PROBLEM DETAILS >>
Exactly as they appear below, repeat the lines from the one with "camera: 175 degrees right, 20 degrees down" through the one with "(653, 266) = (88, 456): pink", and no others.

SOURCE RECORDS Block Start

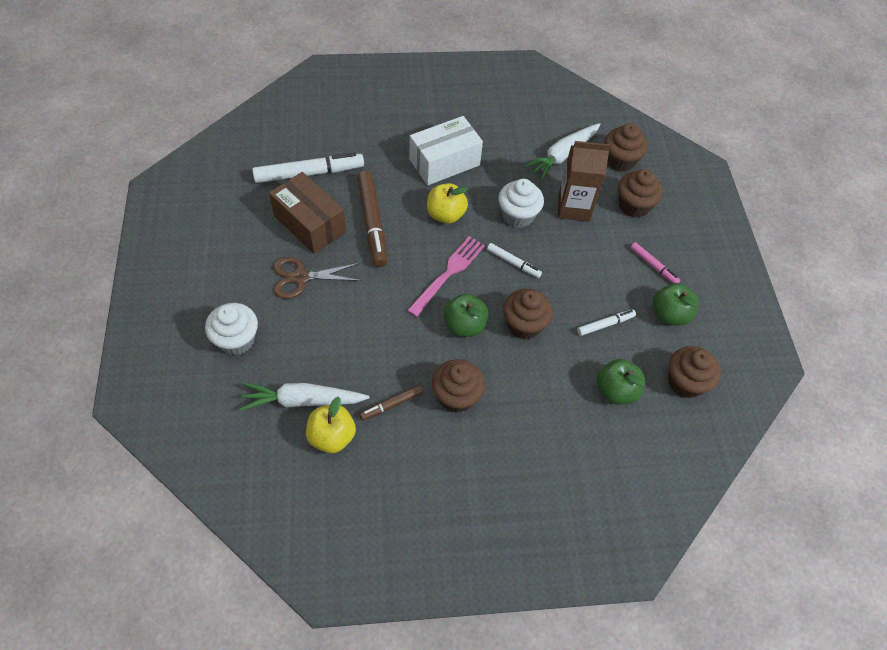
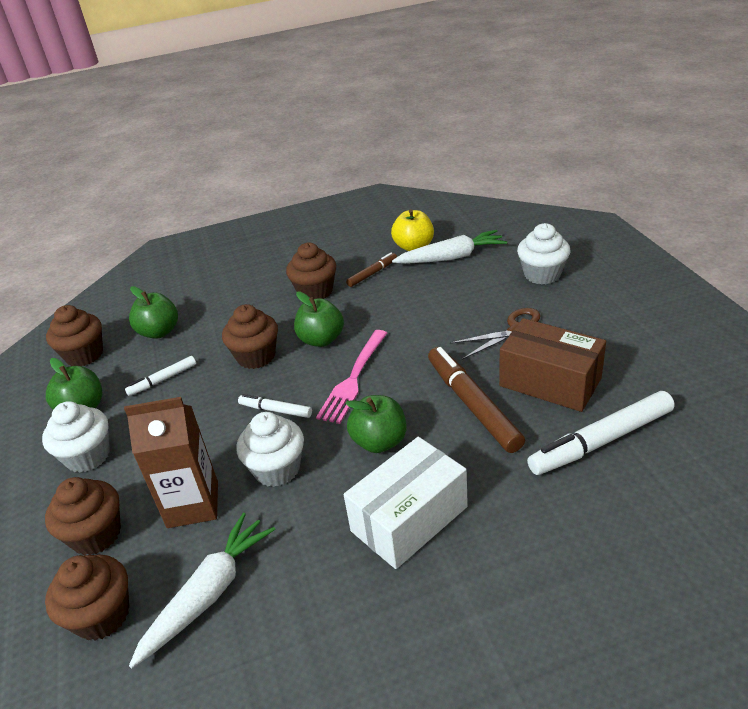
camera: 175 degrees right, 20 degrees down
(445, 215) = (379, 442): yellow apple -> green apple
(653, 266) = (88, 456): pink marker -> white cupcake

SOURCE RECORDS Block End
SOURCE RECORDS Block Start

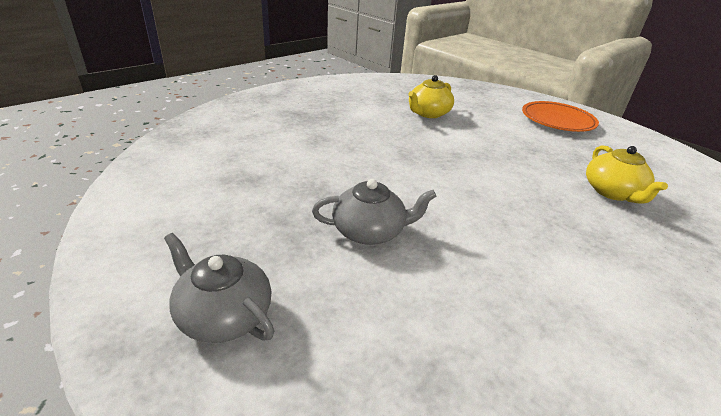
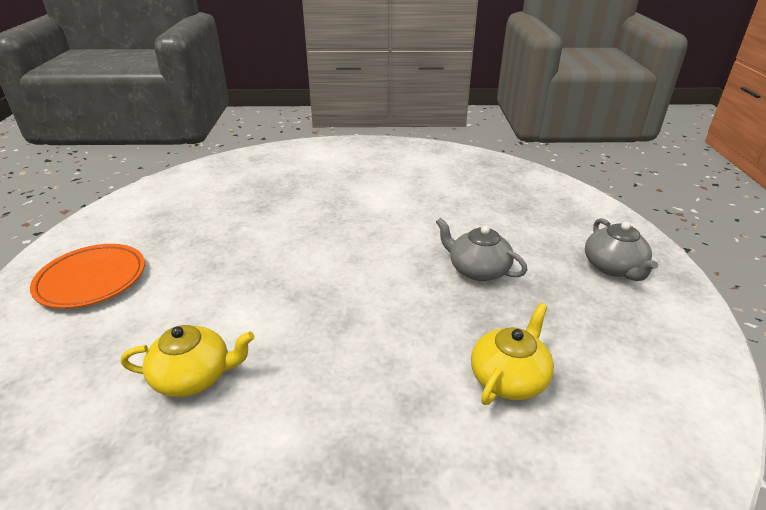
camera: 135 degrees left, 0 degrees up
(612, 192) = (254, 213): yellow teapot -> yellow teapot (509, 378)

SOURCE RECORDS Block End

OUTPUT FOR THIS EXERCISE >>
camera: 175 degrees right, 20 degrees down
(445, 215) = (379, 442): yellow apple -> green apple
(653, 266) = (88, 456): pink marker -> white cupcake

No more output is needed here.